* **What to do**:
Scan the data for "brown" and copy the lines it appears in.

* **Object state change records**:
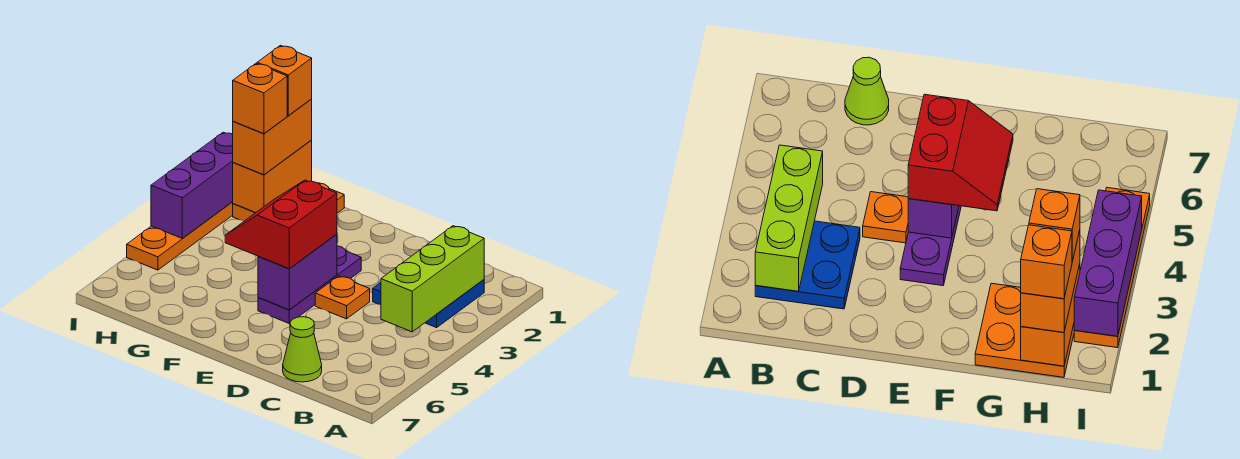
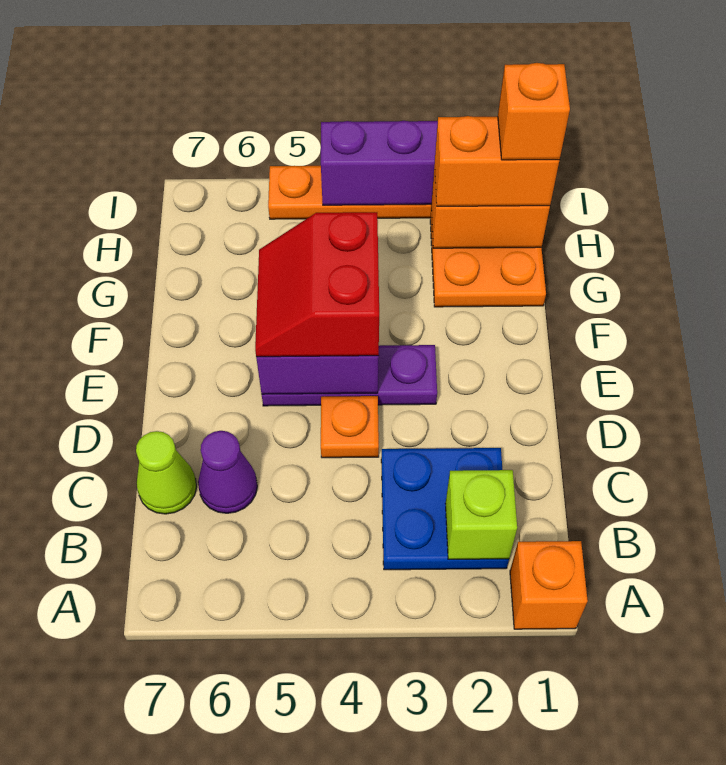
lime brick B2:B4 level 2 -> lime brick B2 level 2
none -> purple cone C6 level 1
red slope E4:F5 level 3 top E -> red slope E4:F5 level 3 top 4
orange brick H2 level 4 -> orange brick A1 level 1

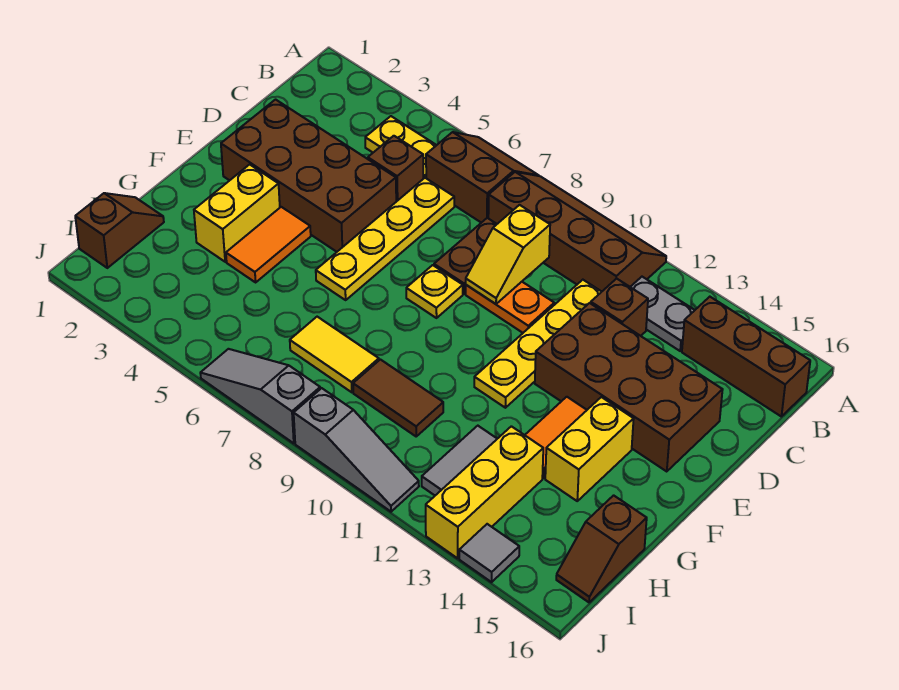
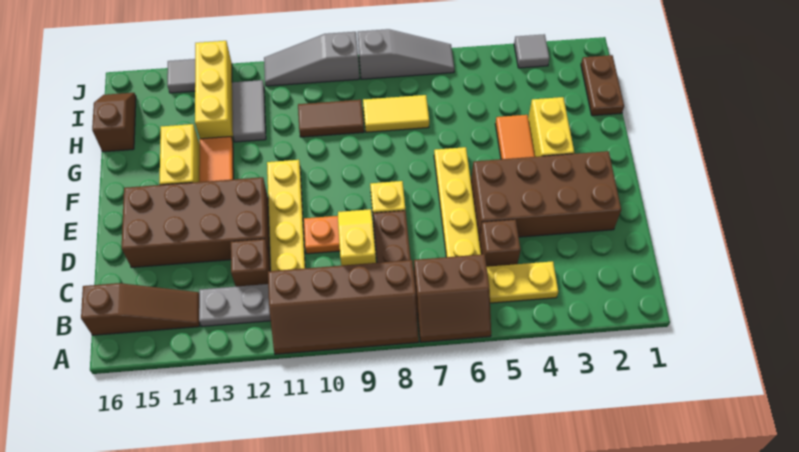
brown brick B14:B16 level 1 -> brown slope B14:B16 level 1 top 16
brown slope H1:I1 level 1 top I -> brown plate H1:I1 level 1
none -> grey tile J3 level 1

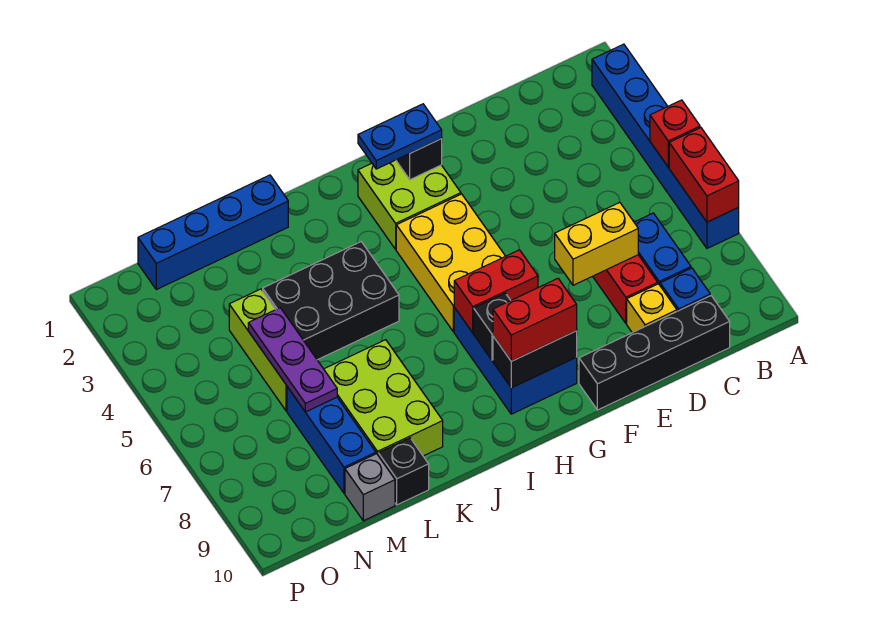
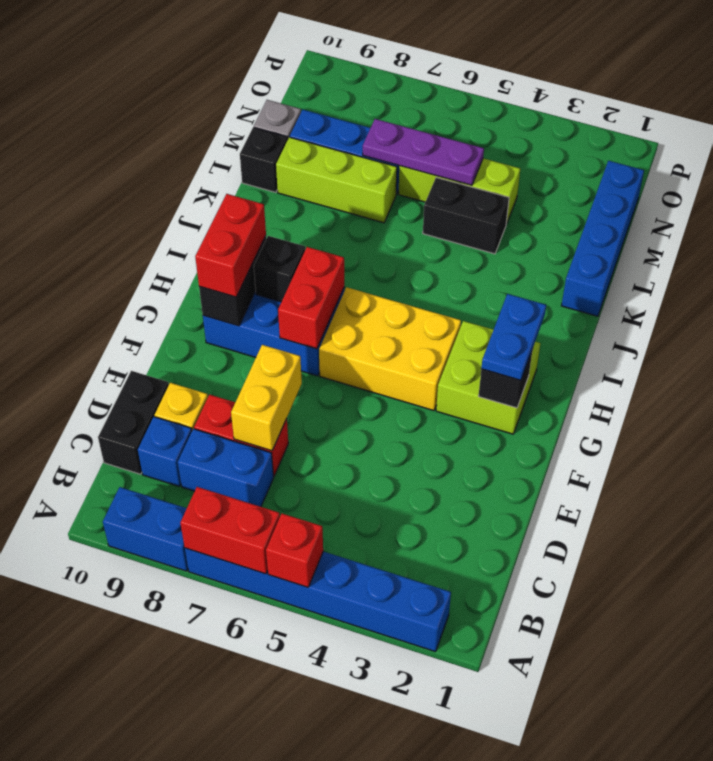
none -> blue brick A8:A9 level 1
black brick C10:F10 level 1 -> black brick C10:D10 level 1
black brick J4:L5 level 1 -> black brick L4:L5 level 1
lime brick K7:L9 level 1 -> lime brick L7:L9 level 1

* **Result for this task**:
brown brick B14:B16 level 1 -> brown slope B14:B16 level 1 top 16
brown slope H1:I1 level 1 top I -> brown plate H1:I1 level 1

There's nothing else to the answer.